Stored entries
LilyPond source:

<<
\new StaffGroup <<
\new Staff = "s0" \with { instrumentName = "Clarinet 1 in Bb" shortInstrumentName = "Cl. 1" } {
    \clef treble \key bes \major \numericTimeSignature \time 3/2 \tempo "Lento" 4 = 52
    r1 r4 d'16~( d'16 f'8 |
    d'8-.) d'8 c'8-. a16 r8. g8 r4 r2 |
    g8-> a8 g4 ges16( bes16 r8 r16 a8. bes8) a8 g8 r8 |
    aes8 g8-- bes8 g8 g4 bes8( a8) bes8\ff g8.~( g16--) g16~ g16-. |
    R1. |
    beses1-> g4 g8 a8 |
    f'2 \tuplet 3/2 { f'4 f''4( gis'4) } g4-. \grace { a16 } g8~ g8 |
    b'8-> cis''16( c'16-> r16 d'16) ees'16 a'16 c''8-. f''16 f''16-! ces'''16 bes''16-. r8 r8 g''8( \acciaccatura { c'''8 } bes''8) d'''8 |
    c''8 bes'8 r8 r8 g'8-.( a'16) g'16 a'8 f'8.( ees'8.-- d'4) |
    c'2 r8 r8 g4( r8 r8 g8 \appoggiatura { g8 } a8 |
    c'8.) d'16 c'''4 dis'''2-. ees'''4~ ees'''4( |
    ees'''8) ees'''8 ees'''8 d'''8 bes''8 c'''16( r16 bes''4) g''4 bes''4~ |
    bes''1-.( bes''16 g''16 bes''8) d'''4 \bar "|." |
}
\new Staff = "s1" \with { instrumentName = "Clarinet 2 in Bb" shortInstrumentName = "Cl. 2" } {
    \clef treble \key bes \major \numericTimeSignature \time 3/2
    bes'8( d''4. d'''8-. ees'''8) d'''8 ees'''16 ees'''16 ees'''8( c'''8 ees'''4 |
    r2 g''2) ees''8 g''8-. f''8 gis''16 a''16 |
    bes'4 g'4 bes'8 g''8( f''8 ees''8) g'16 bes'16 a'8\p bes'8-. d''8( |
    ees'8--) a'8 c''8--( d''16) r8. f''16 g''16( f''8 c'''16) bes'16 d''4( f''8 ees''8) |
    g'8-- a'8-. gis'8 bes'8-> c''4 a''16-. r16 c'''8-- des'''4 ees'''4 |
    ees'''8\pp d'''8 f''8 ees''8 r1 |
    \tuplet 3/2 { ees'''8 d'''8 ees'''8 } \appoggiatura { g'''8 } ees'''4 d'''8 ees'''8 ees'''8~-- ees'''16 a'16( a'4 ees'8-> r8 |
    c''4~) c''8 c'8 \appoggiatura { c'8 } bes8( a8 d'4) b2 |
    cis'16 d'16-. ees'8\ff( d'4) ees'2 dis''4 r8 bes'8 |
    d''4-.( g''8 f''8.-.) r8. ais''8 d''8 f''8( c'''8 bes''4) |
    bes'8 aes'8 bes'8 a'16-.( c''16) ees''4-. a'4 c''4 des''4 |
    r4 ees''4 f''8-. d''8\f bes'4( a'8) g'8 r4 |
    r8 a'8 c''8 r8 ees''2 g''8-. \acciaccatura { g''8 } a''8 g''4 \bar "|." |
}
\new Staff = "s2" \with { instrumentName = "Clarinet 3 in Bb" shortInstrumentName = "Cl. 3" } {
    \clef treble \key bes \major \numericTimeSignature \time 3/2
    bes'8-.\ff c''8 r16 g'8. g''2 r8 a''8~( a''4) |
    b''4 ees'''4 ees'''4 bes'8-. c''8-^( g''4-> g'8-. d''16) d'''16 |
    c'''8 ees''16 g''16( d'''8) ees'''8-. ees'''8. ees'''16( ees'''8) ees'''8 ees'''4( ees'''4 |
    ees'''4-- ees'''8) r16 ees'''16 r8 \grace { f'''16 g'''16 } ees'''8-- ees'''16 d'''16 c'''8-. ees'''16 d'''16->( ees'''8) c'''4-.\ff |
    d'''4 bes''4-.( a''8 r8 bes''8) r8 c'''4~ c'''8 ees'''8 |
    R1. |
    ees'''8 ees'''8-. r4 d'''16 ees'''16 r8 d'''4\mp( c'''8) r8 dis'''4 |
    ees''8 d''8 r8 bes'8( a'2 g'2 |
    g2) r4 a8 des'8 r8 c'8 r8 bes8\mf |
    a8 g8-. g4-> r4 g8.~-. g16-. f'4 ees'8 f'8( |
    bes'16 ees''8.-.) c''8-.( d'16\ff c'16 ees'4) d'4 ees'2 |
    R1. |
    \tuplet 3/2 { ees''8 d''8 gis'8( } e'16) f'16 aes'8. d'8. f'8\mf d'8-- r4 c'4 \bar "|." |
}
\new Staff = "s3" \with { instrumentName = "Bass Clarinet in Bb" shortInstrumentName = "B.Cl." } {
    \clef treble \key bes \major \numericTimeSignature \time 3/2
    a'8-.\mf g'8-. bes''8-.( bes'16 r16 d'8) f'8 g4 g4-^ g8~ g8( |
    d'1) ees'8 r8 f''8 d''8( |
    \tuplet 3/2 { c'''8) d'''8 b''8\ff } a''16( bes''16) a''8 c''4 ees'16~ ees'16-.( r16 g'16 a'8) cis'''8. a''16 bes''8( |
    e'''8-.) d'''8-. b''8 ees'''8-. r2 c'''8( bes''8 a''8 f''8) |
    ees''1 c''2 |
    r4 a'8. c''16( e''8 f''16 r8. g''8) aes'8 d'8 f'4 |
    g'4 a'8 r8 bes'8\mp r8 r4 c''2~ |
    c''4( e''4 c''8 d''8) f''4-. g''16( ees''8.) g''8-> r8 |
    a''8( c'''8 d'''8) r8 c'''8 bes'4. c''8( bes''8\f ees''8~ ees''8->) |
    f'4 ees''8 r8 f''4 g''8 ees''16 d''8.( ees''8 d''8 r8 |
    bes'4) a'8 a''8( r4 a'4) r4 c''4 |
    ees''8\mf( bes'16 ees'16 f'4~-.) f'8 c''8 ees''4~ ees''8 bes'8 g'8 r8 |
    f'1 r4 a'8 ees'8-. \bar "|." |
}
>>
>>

**Exercise brief:**
How many lines in the records above contain the word "Clarinet"? Give only the number.

**Output of the exercise:**
4